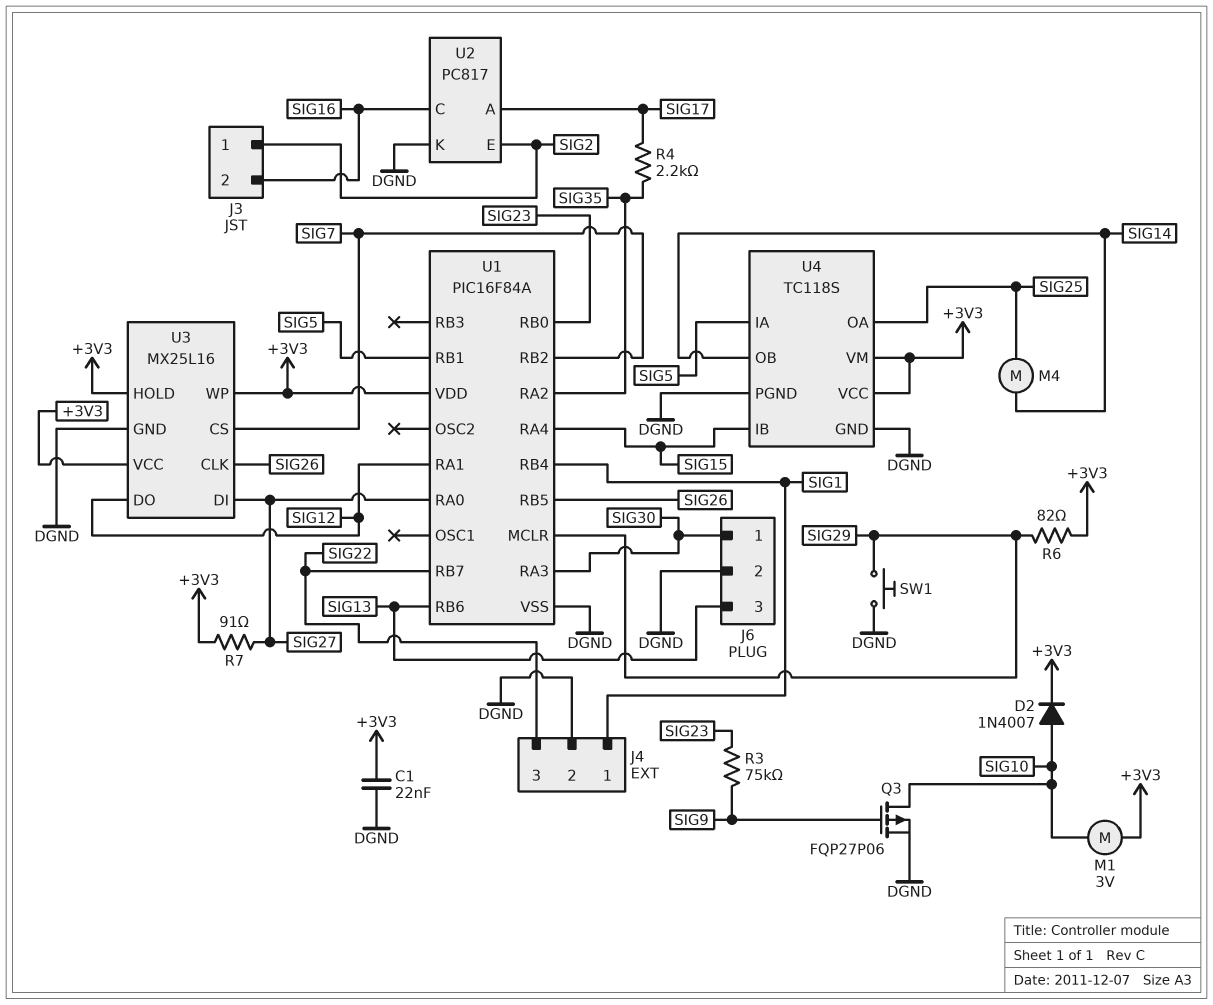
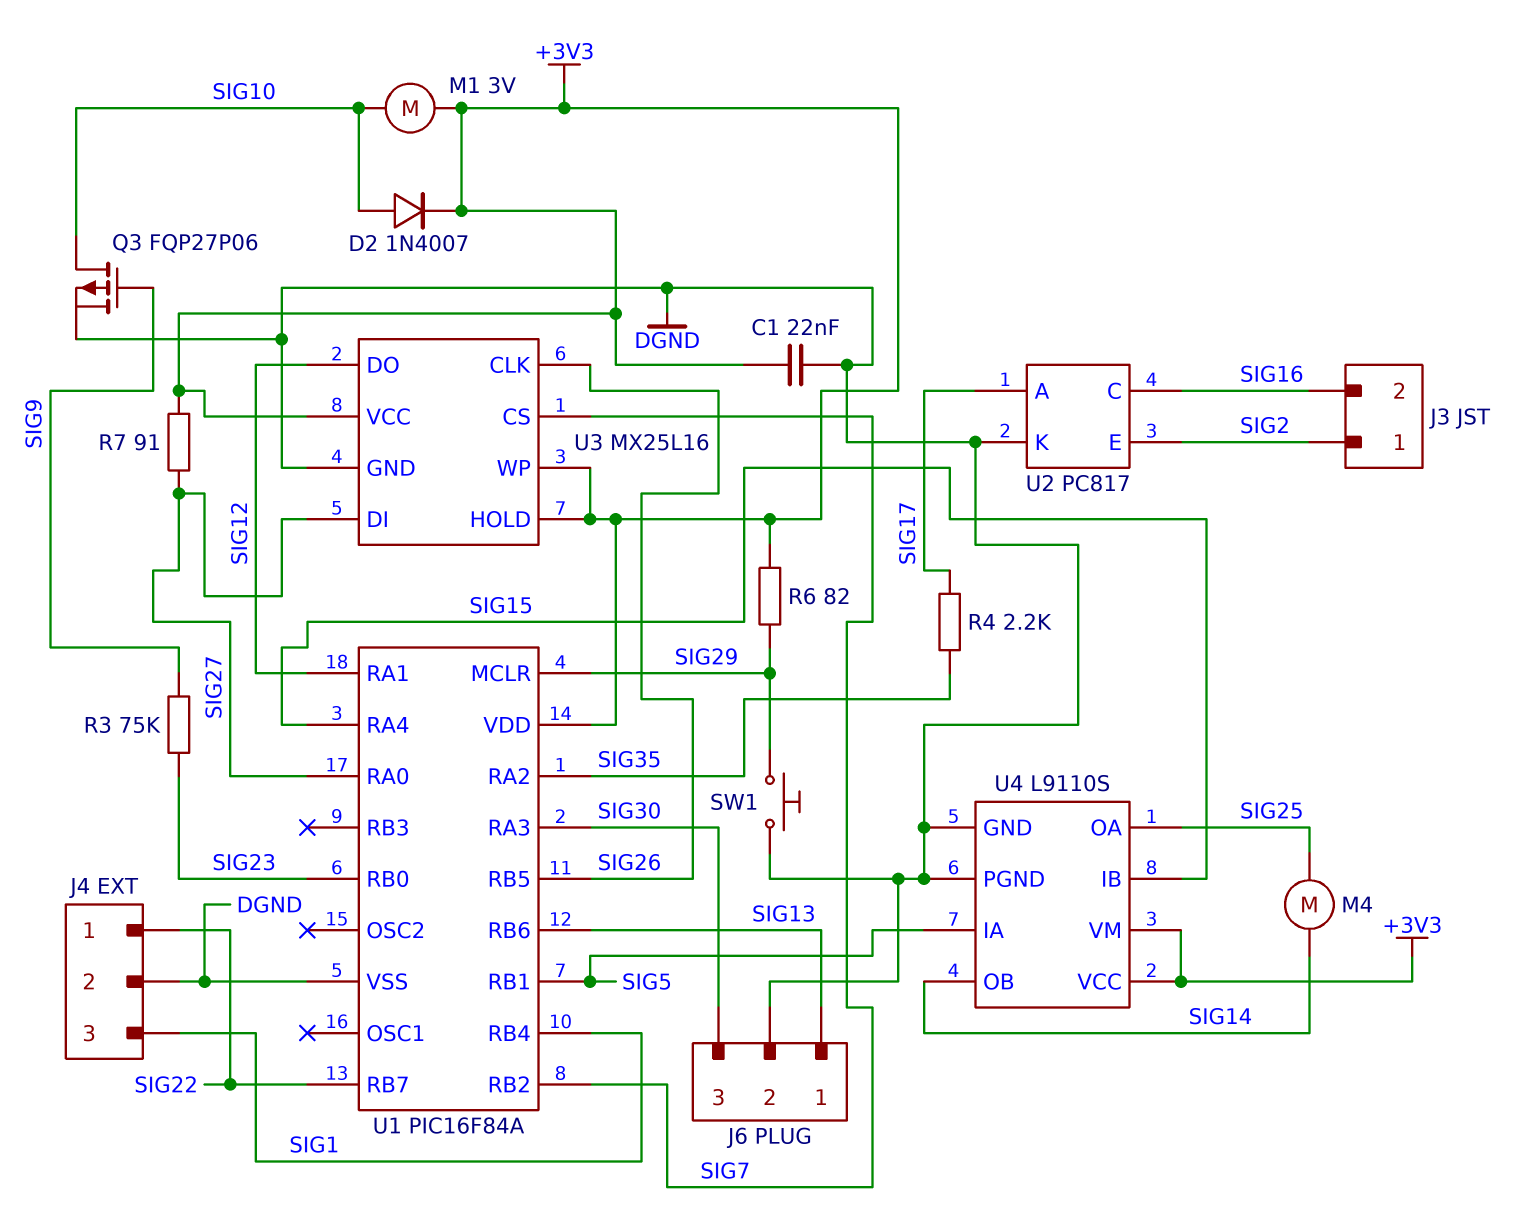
J4 pin 1: SIG1 -> SIG22
J4 pin 3: SIG22 -> SIG1
J6 pin 1: SIG30 -> SIG13
J6 pin 3: SIG13 -> SIG30
U4: TC118S -> L9110S

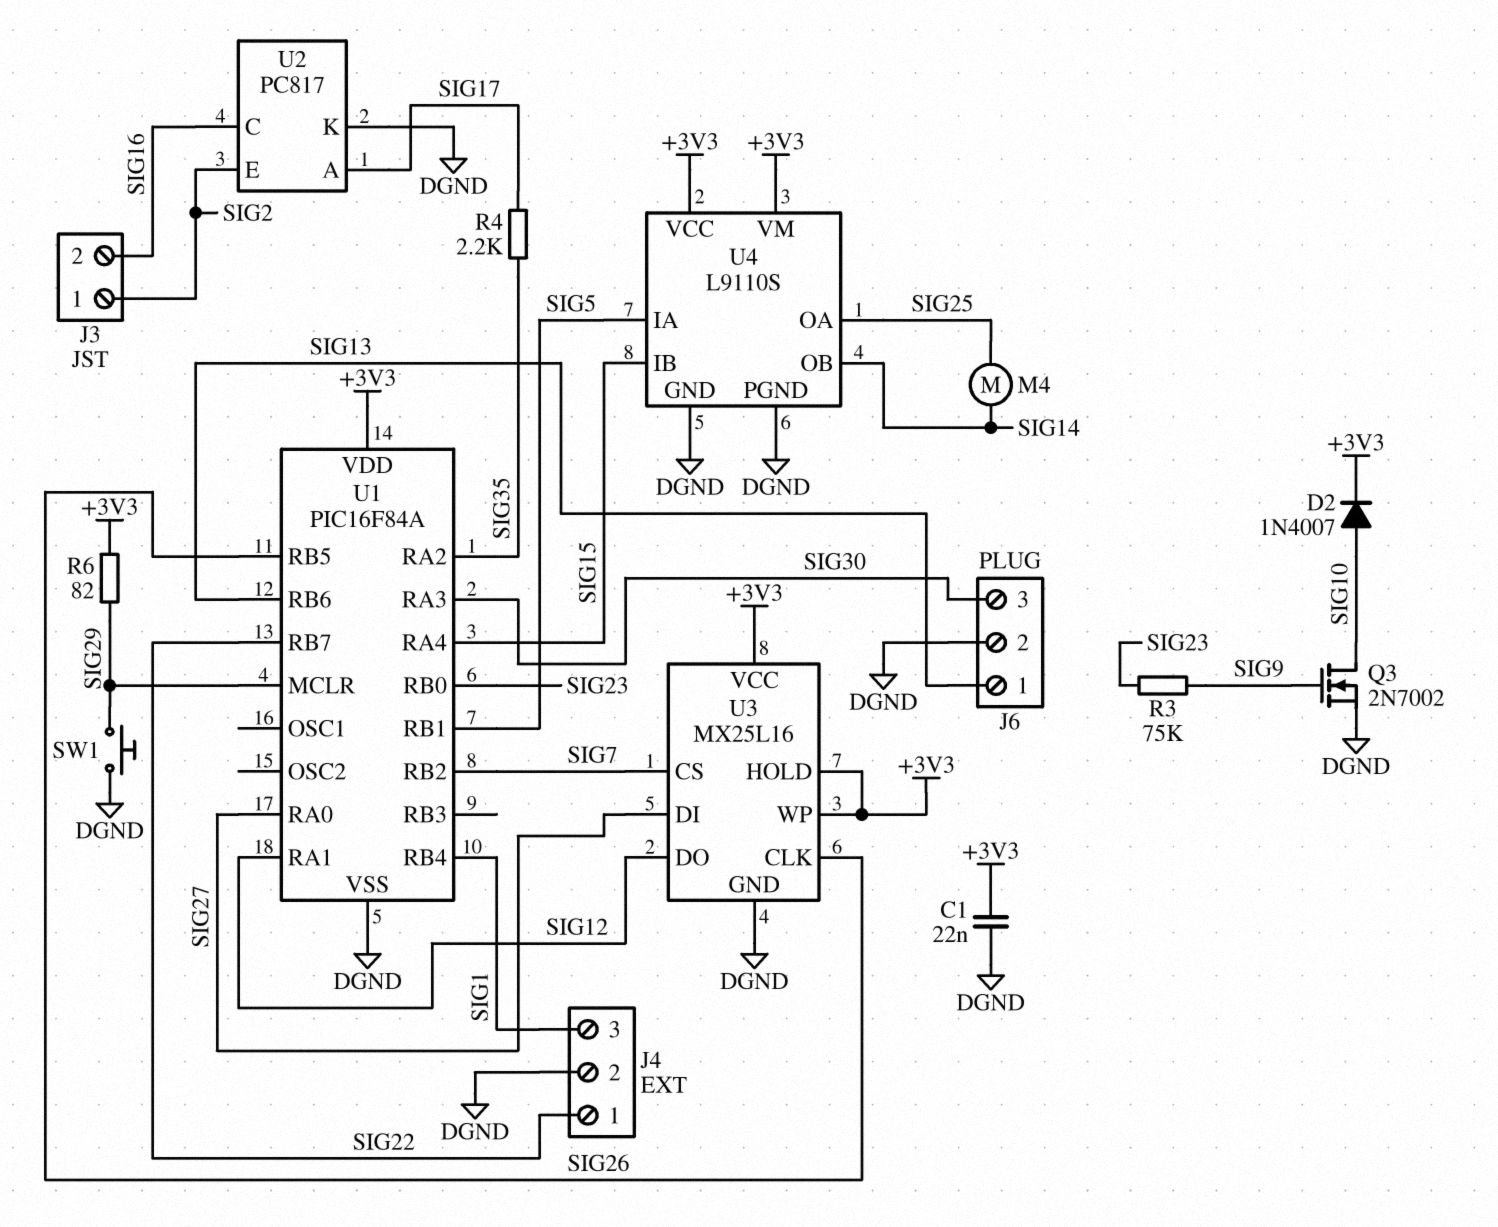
M1: motor 3V (+3V3, SIG10) -> none
Q3: PMOS FQP27P06 (G SIG9, D SIG10, S DGND) -> NMOS 2N7002 (G SIG9, D SIG10, S DGND)
R7: 91 (+3V3, SIG27) -> none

TO DO:
Pictures are not part of the copy. Output only the lines from the one with "J4 pin 3: SIG22 -> SIG1" through the final line of the records, exactly as given.

EXERCISE RESPONSE:
J4 pin 3: SIG22 -> SIG1
J6 pin 1: SIG30 -> SIG13
J6 pin 3: SIG13 -> SIG30
U4: TC118S -> L9110S

M1: motor 3V (+3V3, SIG10) -> none
Q3: PMOS FQP27P06 (G SIG9, D SIG10, S DGND) -> NMOS 2N7002 (G SIG9, D SIG10, S DGND)
R7: 91 (+3V3, SIG27) -> none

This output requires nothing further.